Task item: For every record beneath this instruction, give an exact repetition, omitting images.

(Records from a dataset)
· · · · · · ·
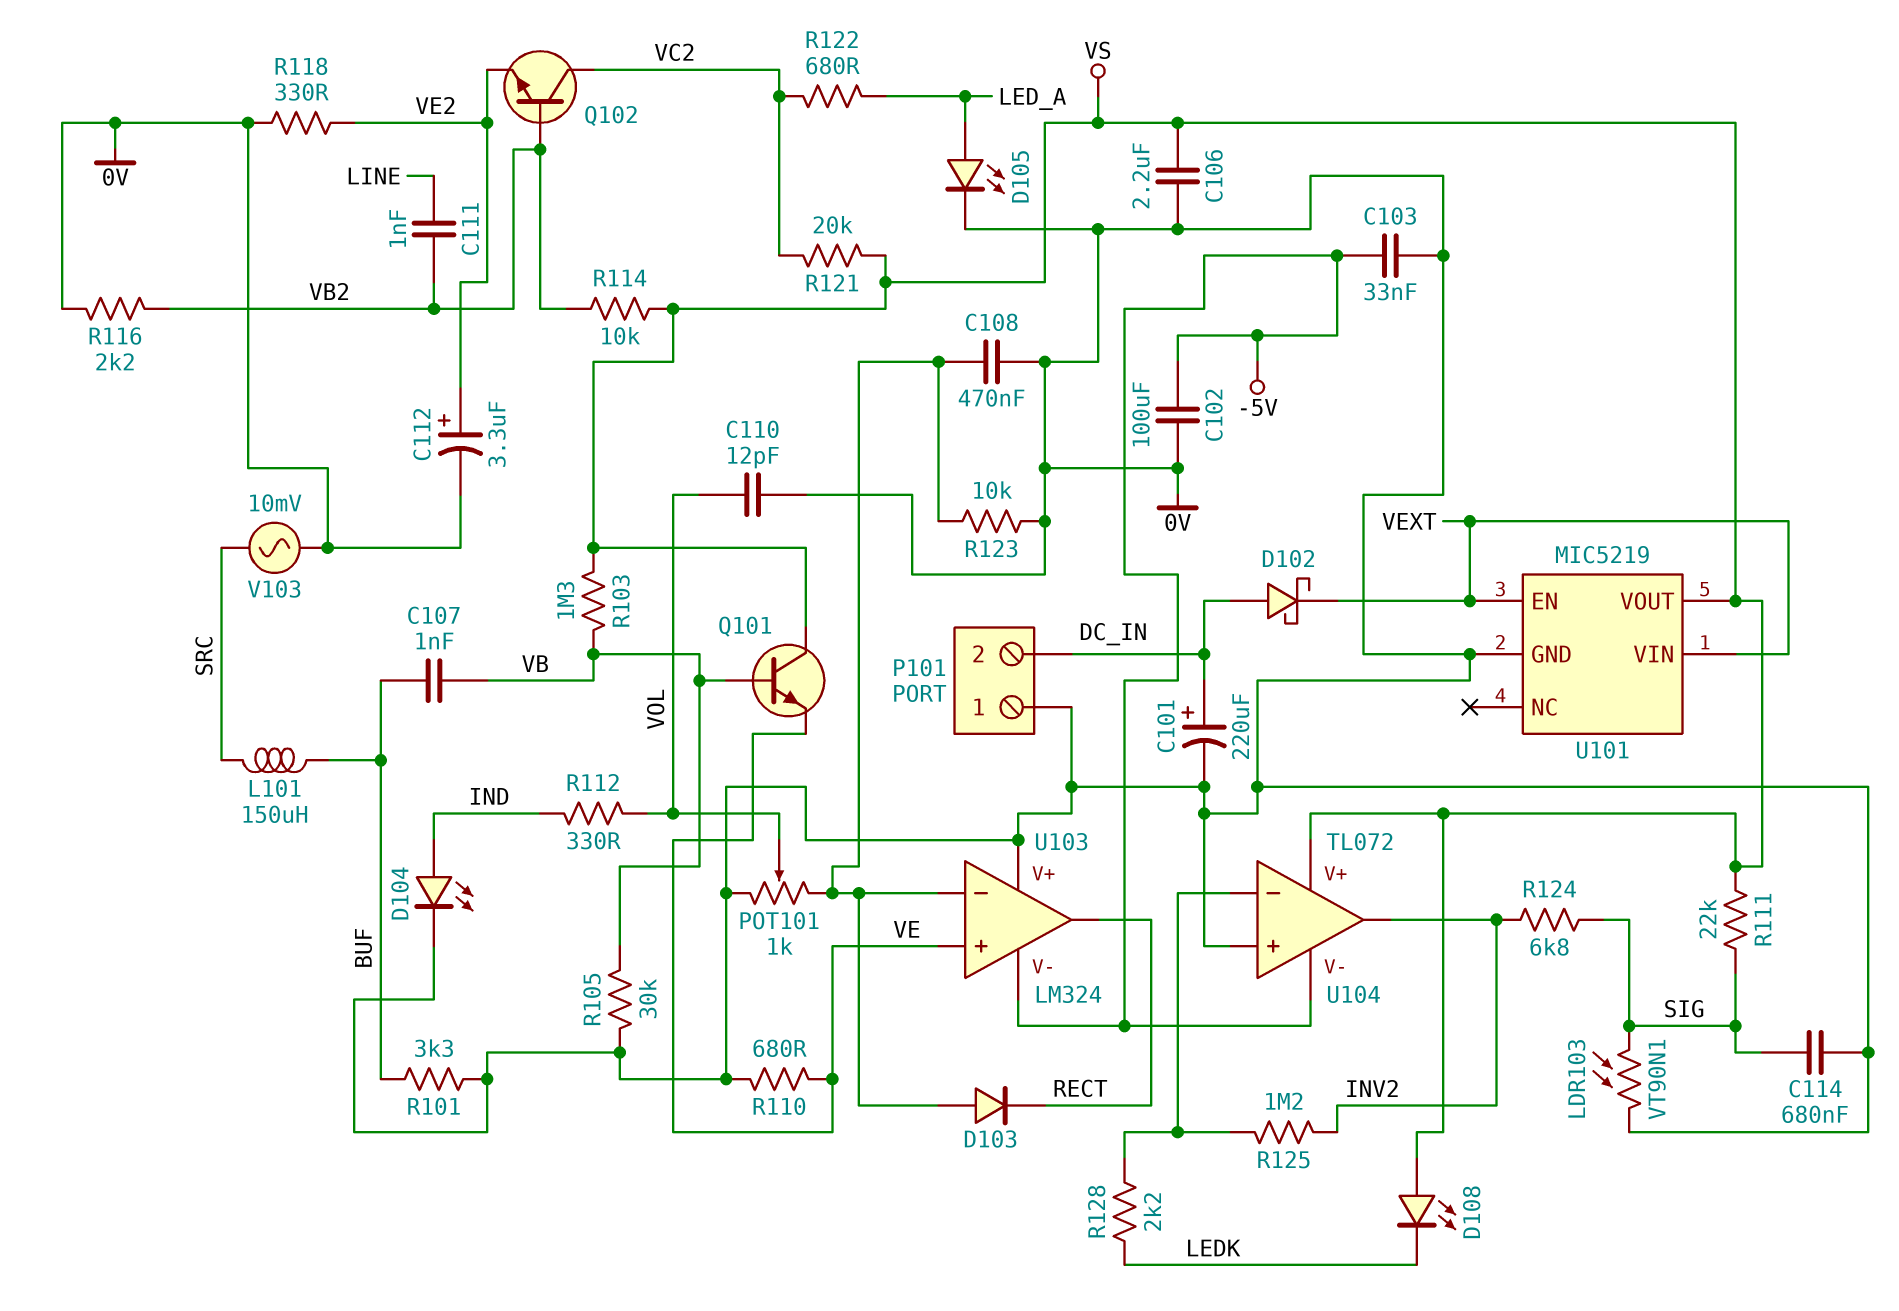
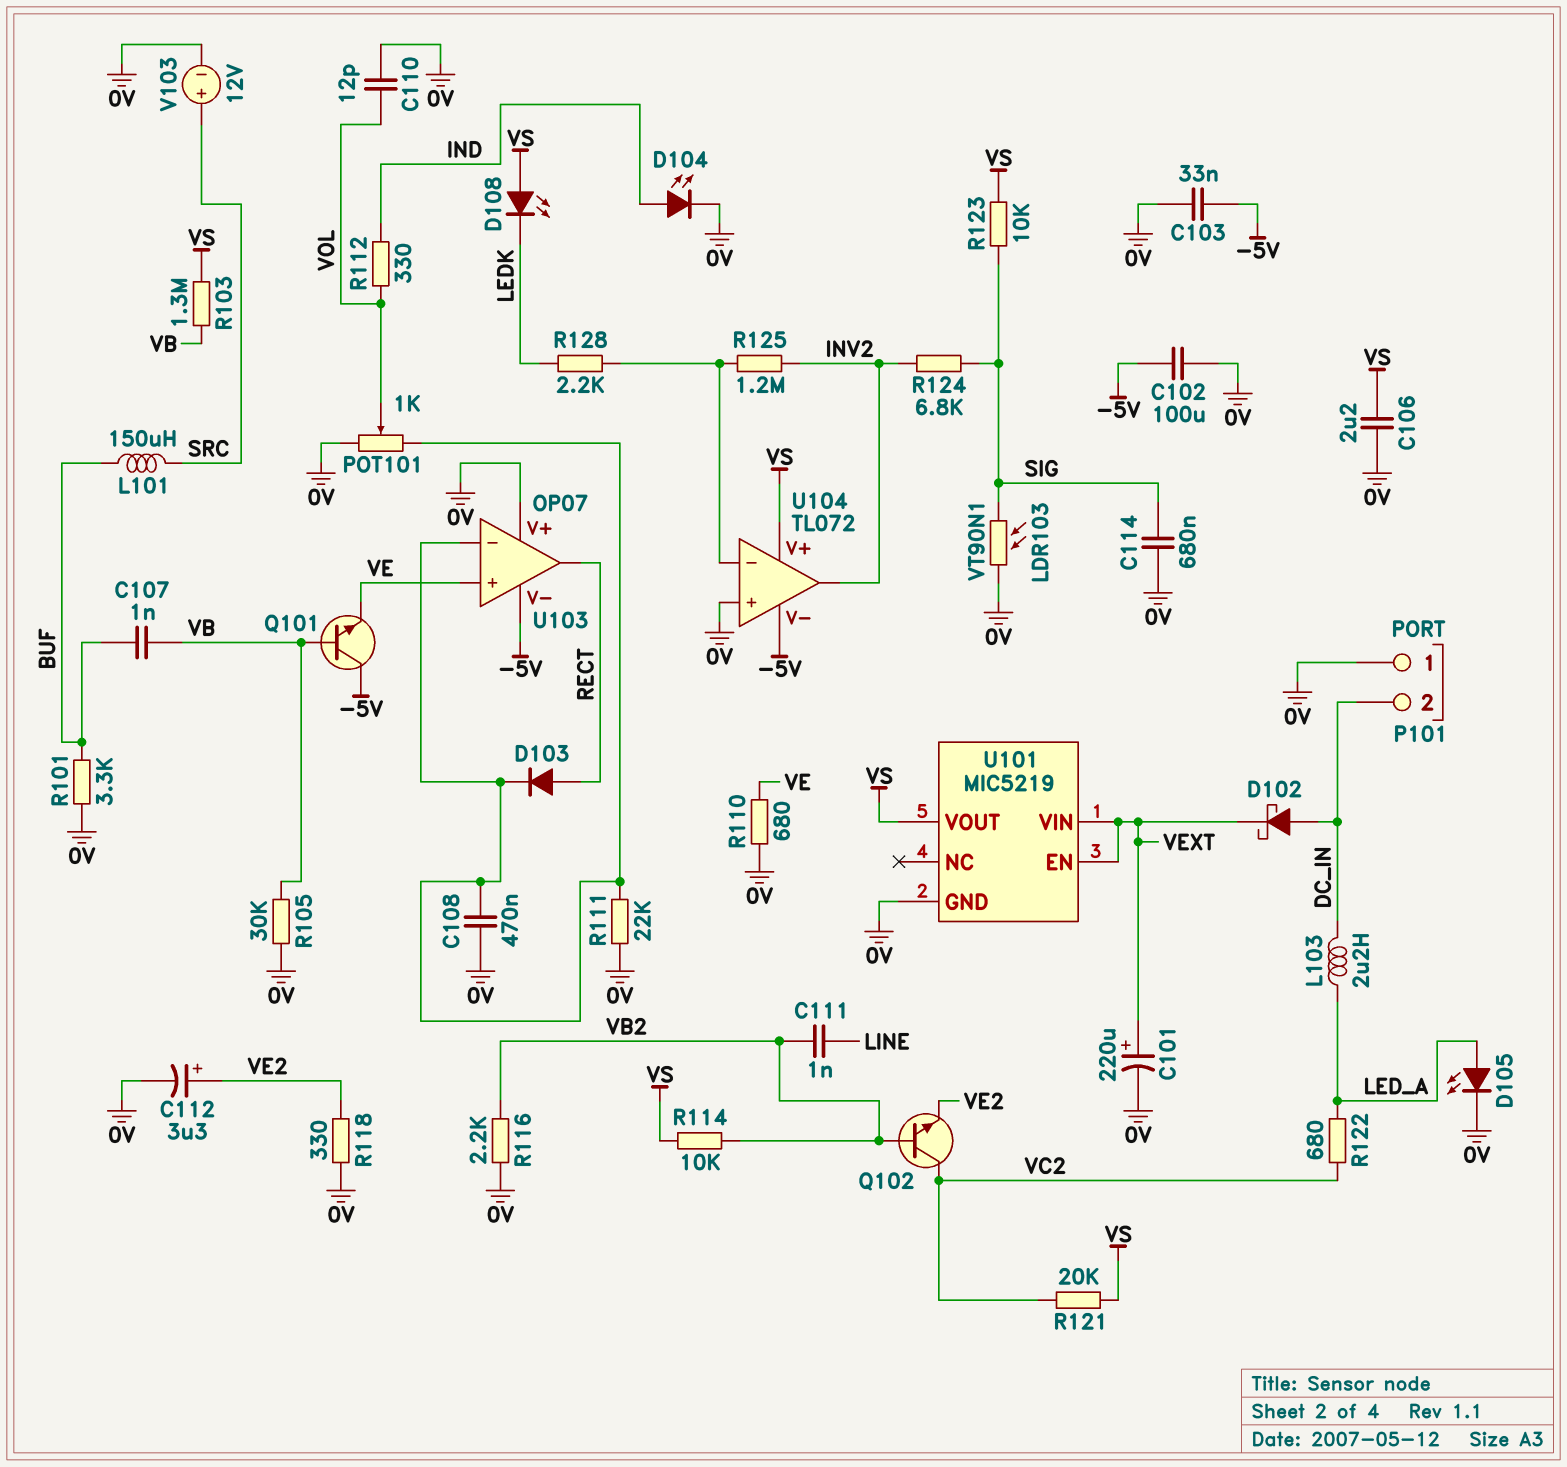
C101: 220uF (plus DC_IN, minus 0V) -> 220uF (plus VEXT, minus 0V)
D103: diode (A U103/in-, K RECT) -> diode (A RECT, K U103/in-)
L103: none -> 2.2uH (DC_IN, LED_A)
Q101: NPN (B VB, C VS, E VE) -> NPN (B VB, C -5V, E VE)
R111: 22k (SIG, VS) -> 22k (0V, U103/in-)
R123: 10k (0V, U103/in-) -> 10k (SIG, VS)
U103: LM324 -> OP07
V103: AC 10mV (0V, SRC) -> 12V (plus SRC, minus 0V)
· · · · · · ·
Solution to this problem:
C101: 220uF (plus DC_IN, minus 0V) -> 220uF (plus VEXT, minus 0V)
D103: diode (A U103/in-, K RECT) -> diode (A RECT, K U103/in-)
L103: none -> 2.2uH (DC_IN, LED_A)
Q101: NPN (B VB, C VS, E VE) -> NPN (B VB, C -5V, E VE)
R111: 22k (SIG, VS) -> 22k (0V, U103/in-)
R123: 10k (0V, U103/in-) -> 10k (SIG, VS)
U103: LM324 -> OP07
V103: AC 10mV (0V, SRC) -> 12V (plus SRC, minus 0V)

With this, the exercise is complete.